- **Exercise prompt**: Print the whole listing below exactly as given, pictures excluded.

Available records Start Marker

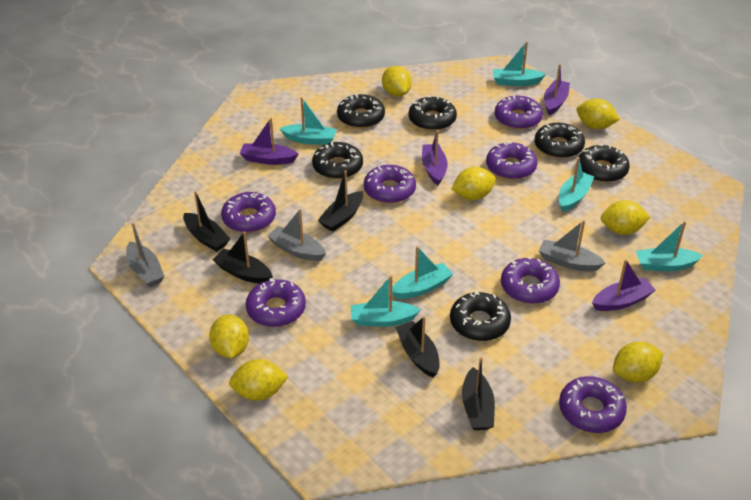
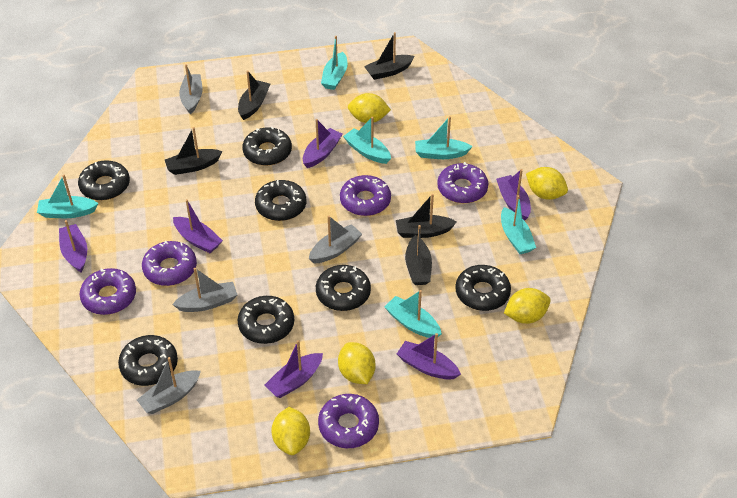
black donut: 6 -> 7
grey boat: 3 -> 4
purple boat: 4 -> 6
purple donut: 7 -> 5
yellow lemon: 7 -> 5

Available records End Marker

- **Exercise solution**:
black donut: 6 -> 7
grey boat: 3 -> 4
purple boat: 4 -> 6
purple donut: 7 -> 5
yellow lemon: 7 -> 5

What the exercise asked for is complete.